What the exercise asks:
These entries are to be retyped in full, word for word.

Material shown:
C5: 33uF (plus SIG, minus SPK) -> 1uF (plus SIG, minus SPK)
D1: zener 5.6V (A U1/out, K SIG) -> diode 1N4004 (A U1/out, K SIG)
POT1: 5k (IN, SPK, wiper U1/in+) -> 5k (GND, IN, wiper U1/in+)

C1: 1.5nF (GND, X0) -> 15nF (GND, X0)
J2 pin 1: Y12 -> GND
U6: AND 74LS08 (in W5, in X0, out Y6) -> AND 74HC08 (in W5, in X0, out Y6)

Your response:
C5: 33uF (plus SIG, minus SPK) -> 1uF (plus SIG, minus SPK)
D1: zener 5.6V (A U1/out, K SIG) -> diode 1N4004 (A U1/out, K SIG)
POT1: 5k (IN, SPK, wiper U1/in+) -> 5k (GND, IN, wiper U1/in+)

C1: 1.5nF (GND, X0) -> 15nF (GND, X0)
J2 pin 1: Y12 -> GND
U6: AND 74LS08 (in W5, in X0, out Y6) -> AND 74HC08 (in W5, in X0, out Y6)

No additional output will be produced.